Exercise prompt
Reproduce the data below word for word, setting aside any picture it holds.

Records to use
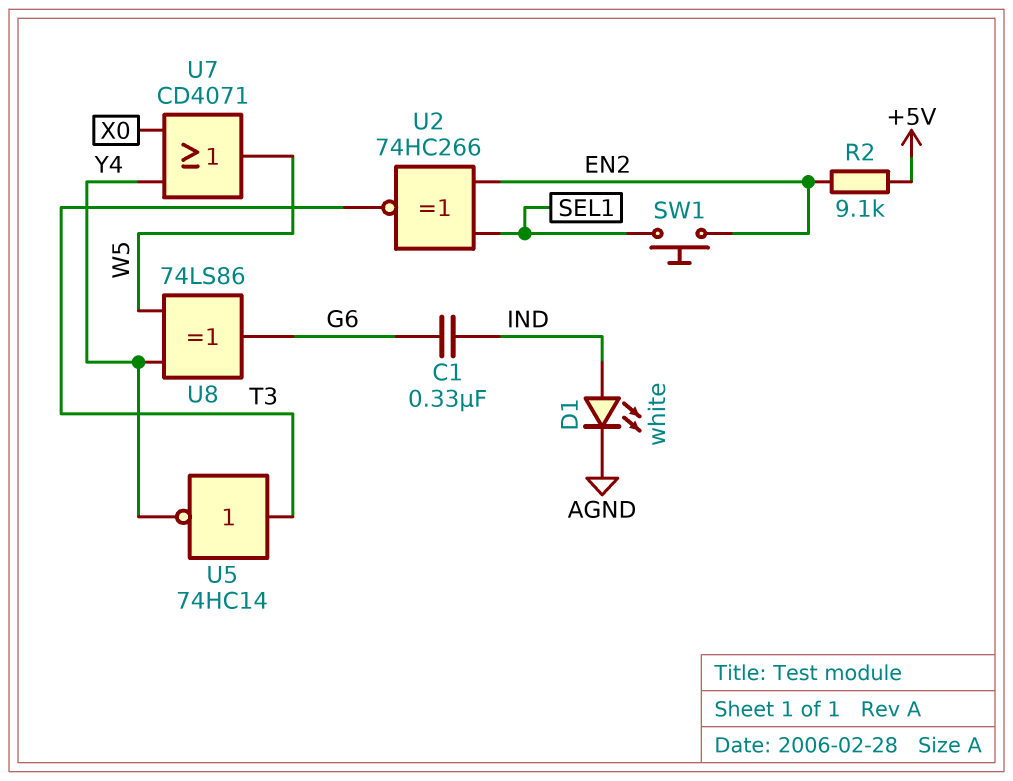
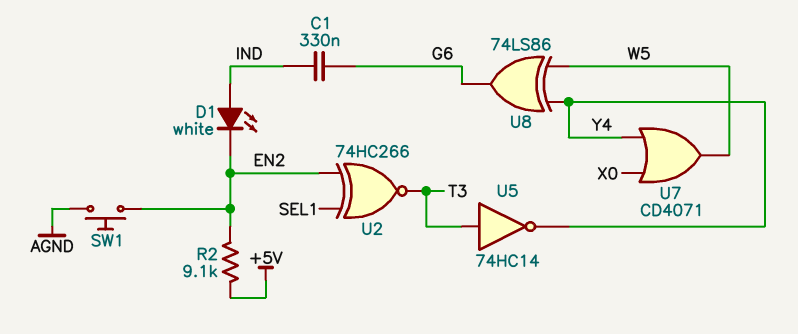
D1: LED white (A IND, K AGND) -> LED white (A IND, K EN2)
SW1: button (EN2, SEL1) -> button (AGND, EN2)

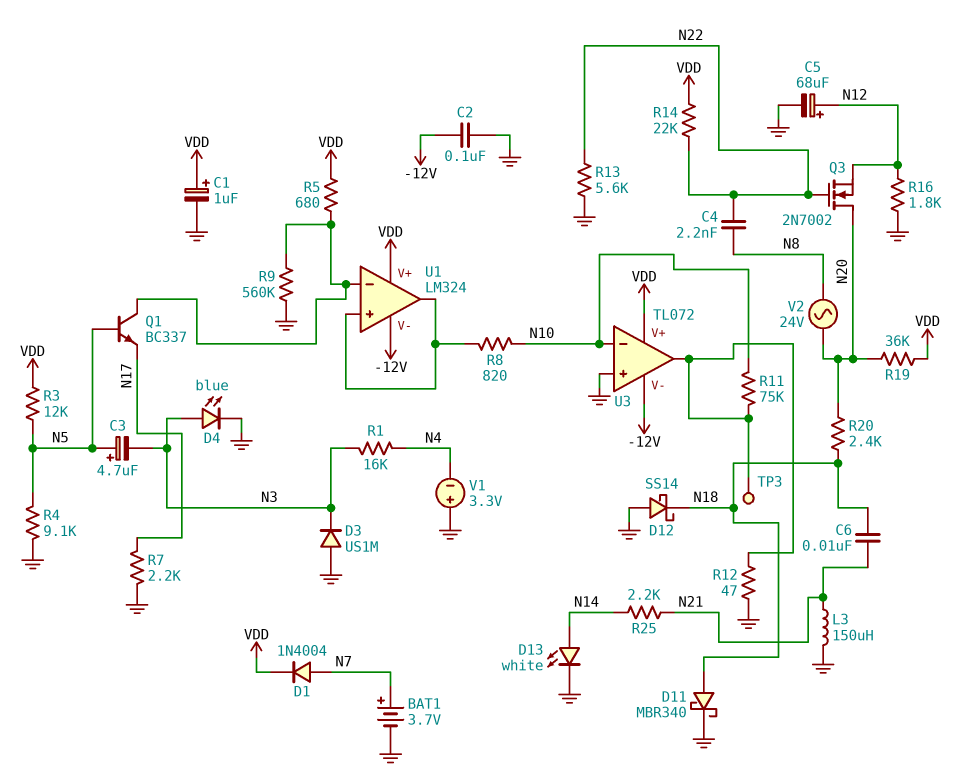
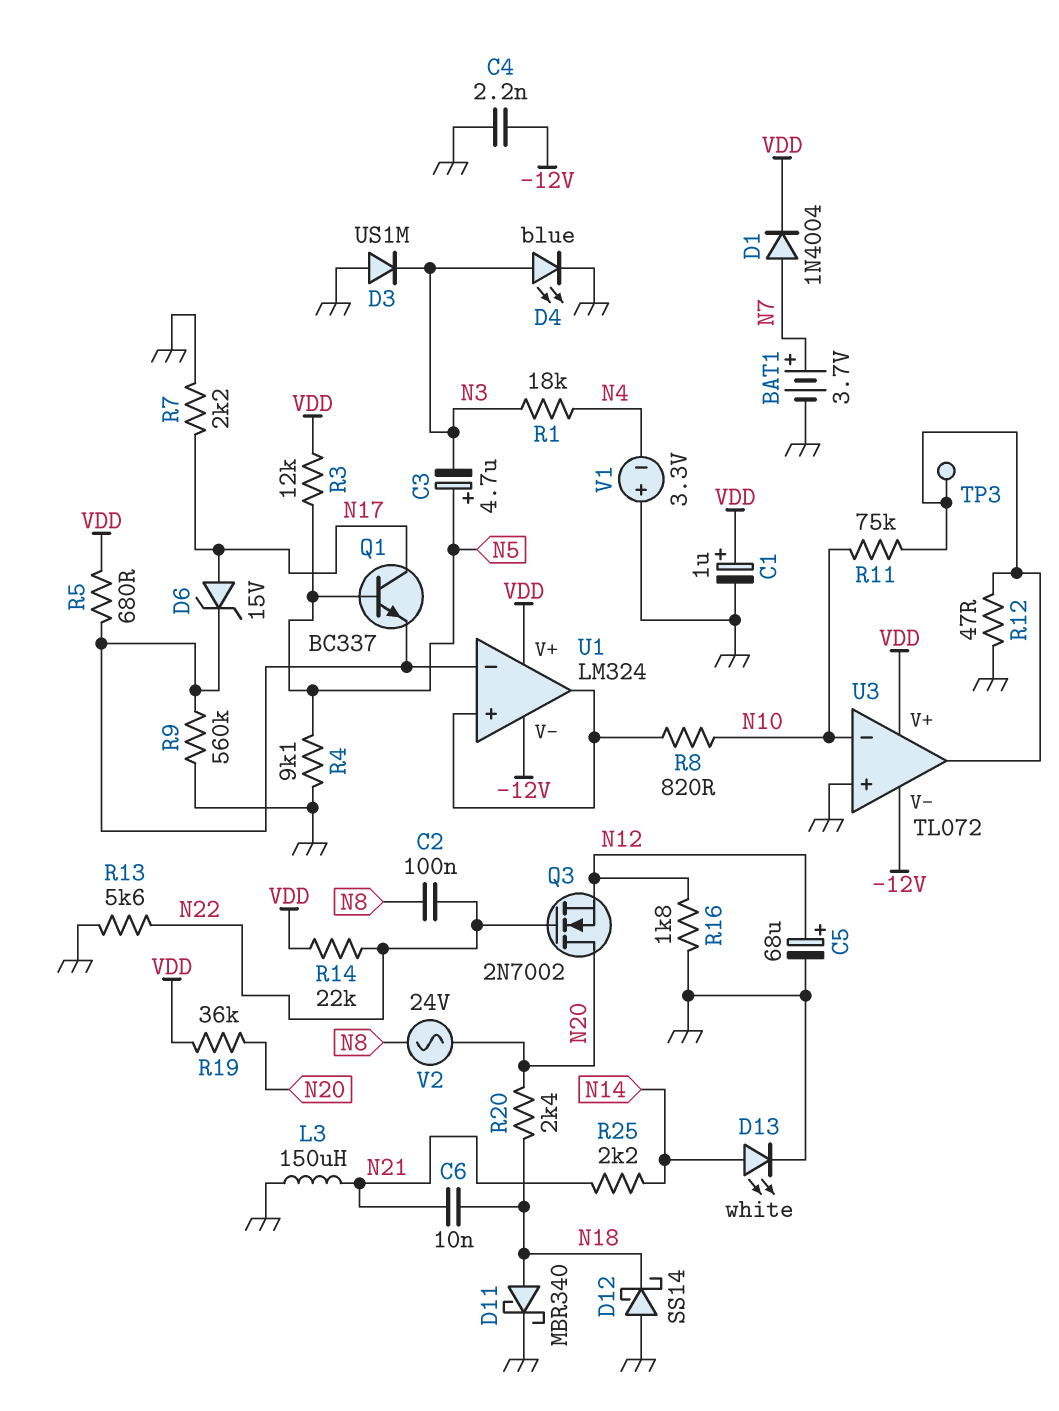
C2: 100nF (-12V, GND) -> 100nF (N8, N22)
C4: 2.2nF (N8, N22) -> 2.2nF (-12V, GND)
D6: none -> zener 15V (A N17, K U1/in-)
Q1: NPN BC337 (B N5, C U1/in-, E N17) -> NPN BC337 (B N5, C N17, E U1/in-)
R1: 16k (N3, N4) -> 18k (N3, N4)

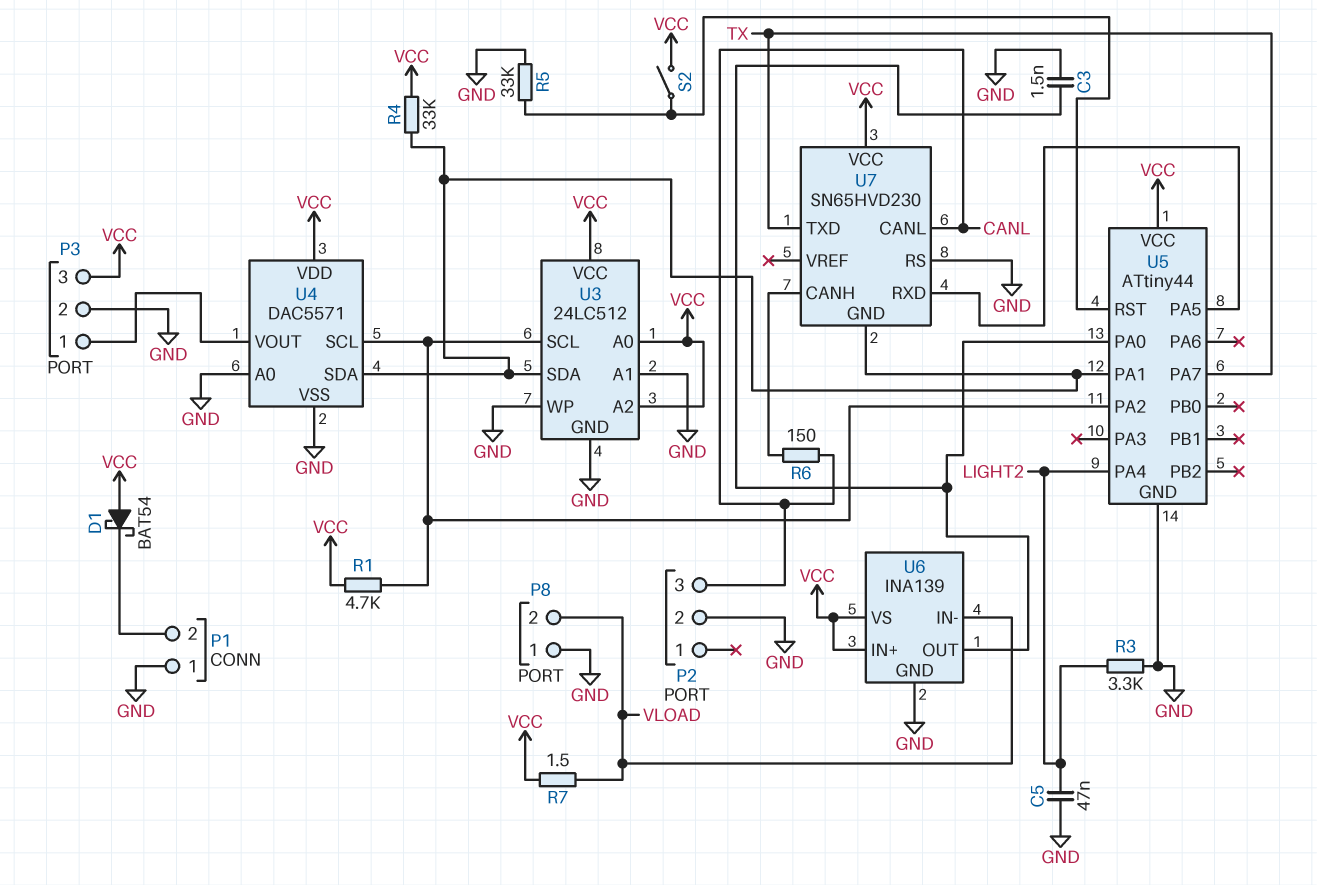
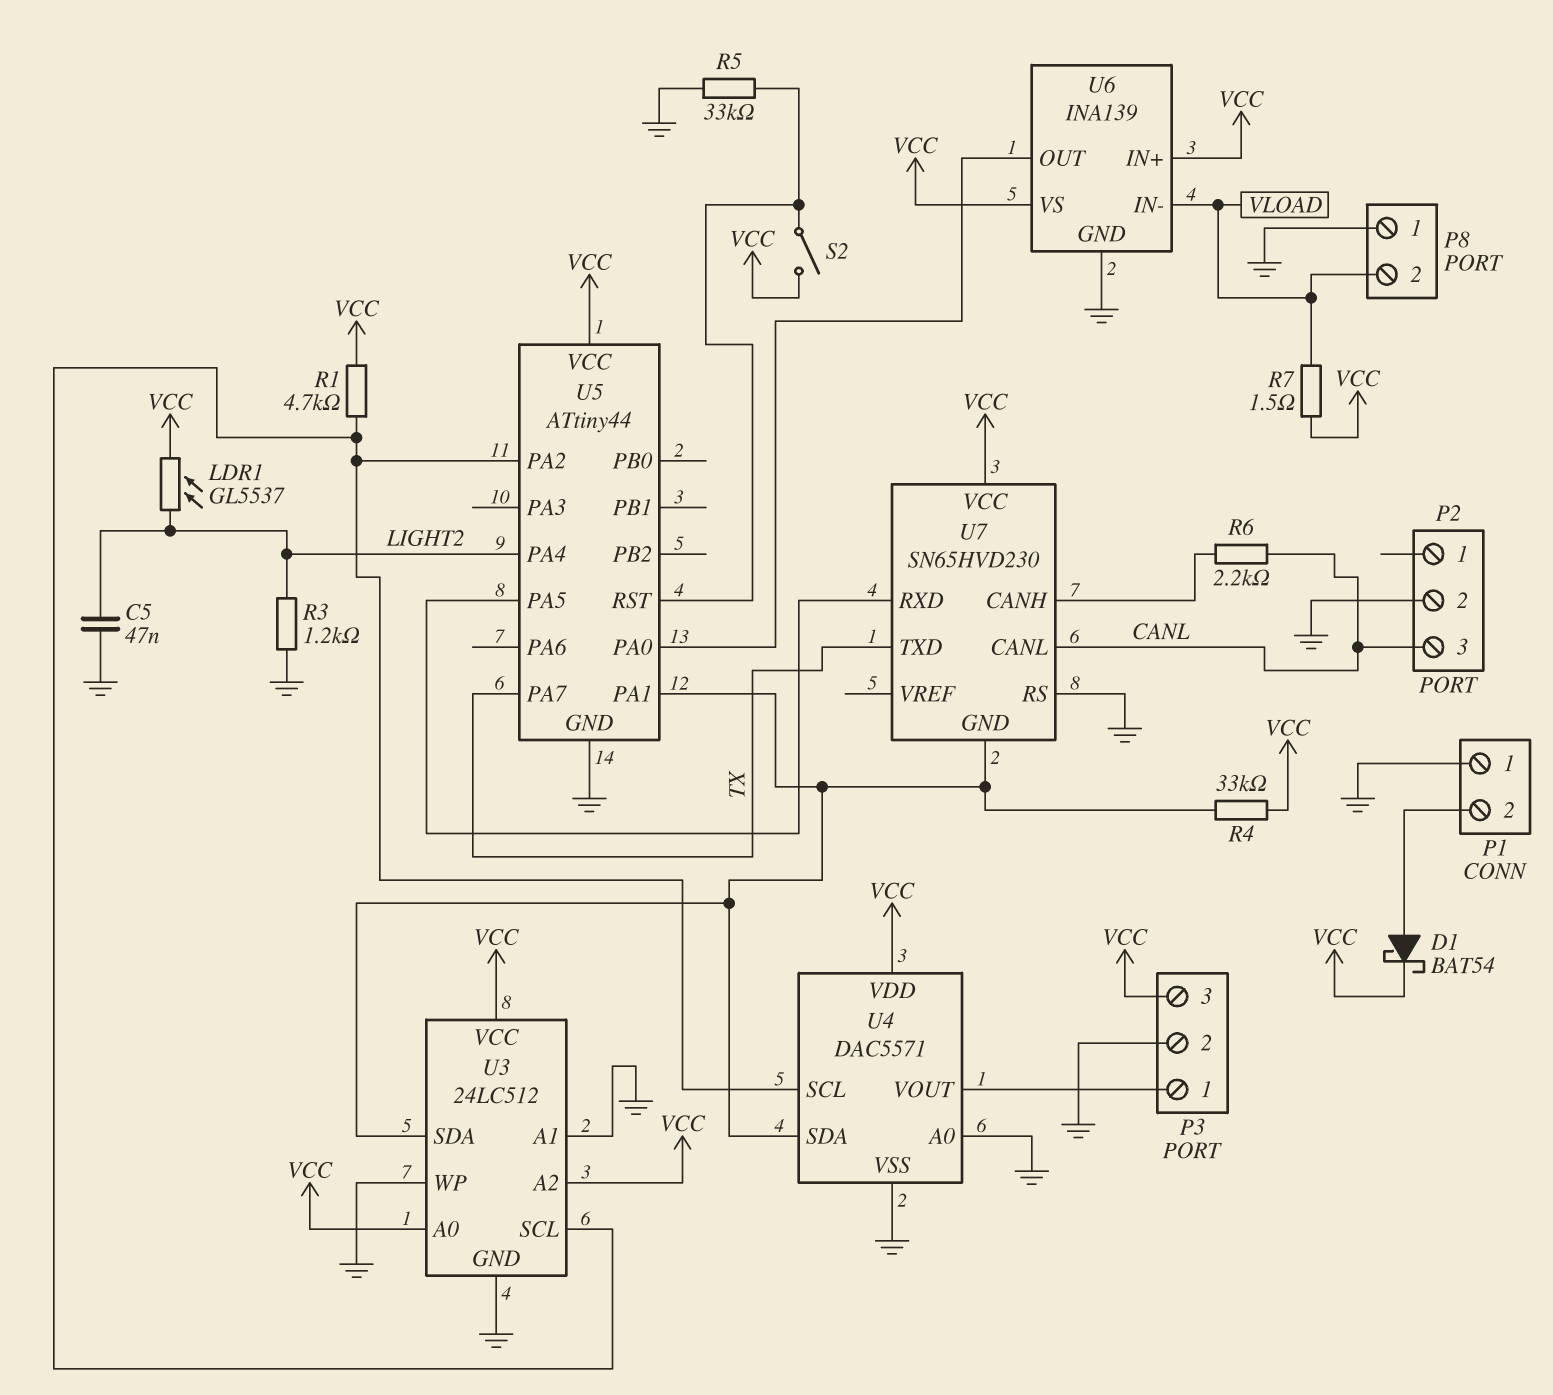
C3: 1.5nF (GND, U5/PA0) -> none
D1: schottky BAT54 (A VCC, K P1/2) -> schottky BAT54 (A P1/2, K VCC)
LDR1: none -> GL5537 (LIGHT2, VCC)
R3: 3.3k (GND, LIGHT2) -> 1.2k (GND, LIGHT2)
R6: 150 (CANL, U7/CANH) -> 2.2k (CANL, U7/CANH)

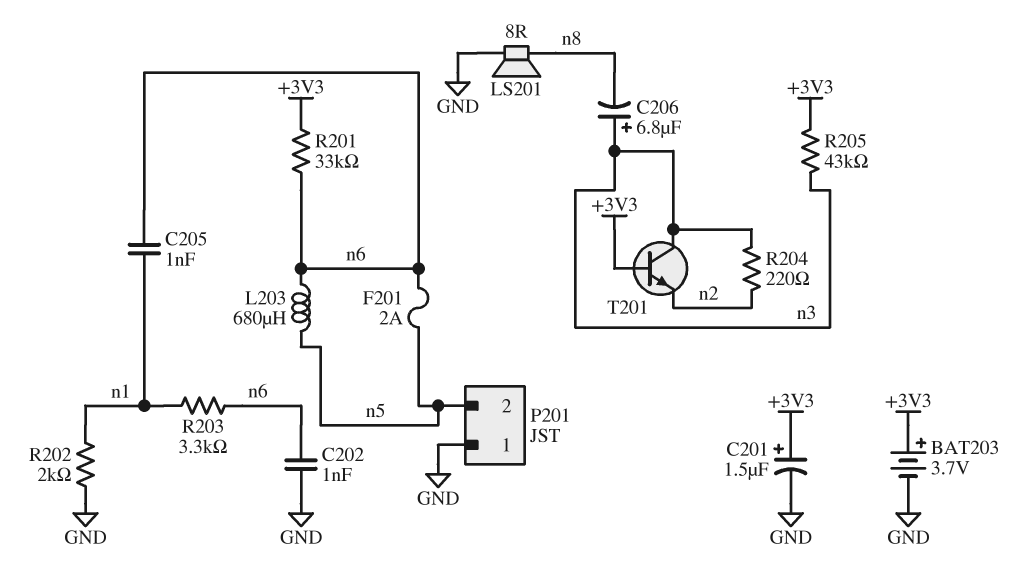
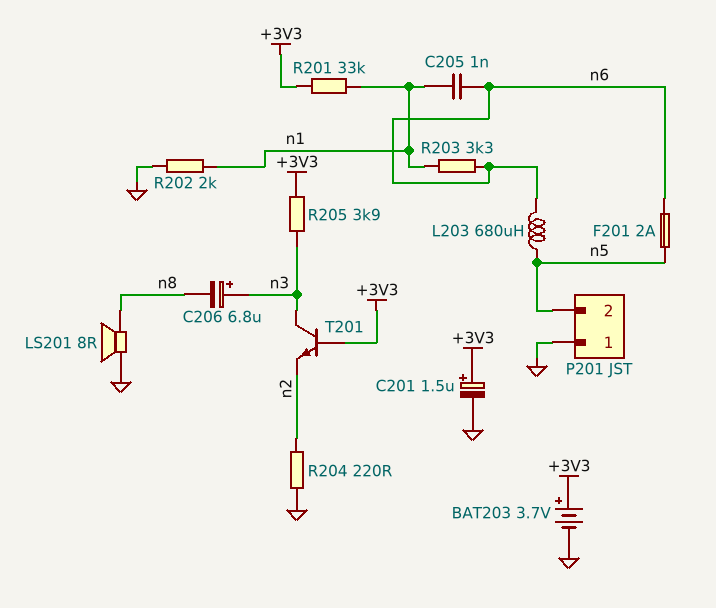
C202: 1nF (GND, n6) -> none
R201: 33k (+3V3, n6) -> 33k (+3V3, n1)
R204: 220 (n2, n3) -> 220 (GND, n2)
R205: 43k (+3V3, n3) -> 3.9k (+3V3, n3)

Answer section
D1: LED white (A IND, K AGND) -> LED white (A IND, K EN2)
SW1: button (EN2, SEL1) -> button (AGND, EN2)

C2: 100nF (-12V, GND) -> 100nF (N8, N22)
C4: 2.2nF (N8, N22) -> 2.2nF (-12V, GND)
D6: none -> zener 15V (A N17, K U1/in-)
Q1: NPN BC337 (B N5, C U1/in-, E N17) -> NPN BC337 (B N5, C N17, E U1/in-)
R1: 16k (N3, N4) -> 18k (N3, N4)

C3: 1.5nF (GND, U5/PA0) -> none
D1: schottky BAT54 (A VCC, K P1/2) -> schottky BAT54 (A P1/2, K VCC)
LDR1: none -> GL5537 (LIGHT2, VCC)
R3: 3.3k (GND, LIGHT2) -> 1.2k (GND, LIGHT2)
R6: 150 (CANL, U7/CANH) -> 2.2k (CANL, U7/CANH)

C202: 1nF (GND, n6) -> none
R201: 33k (+3V3, n6) -> 33k (+3V3, n1)
R204: 220 (n2, n3) -> 220 (GND, n2)
R205: 43k (+3V3, n3) -> 3.9k (+3V3, n3)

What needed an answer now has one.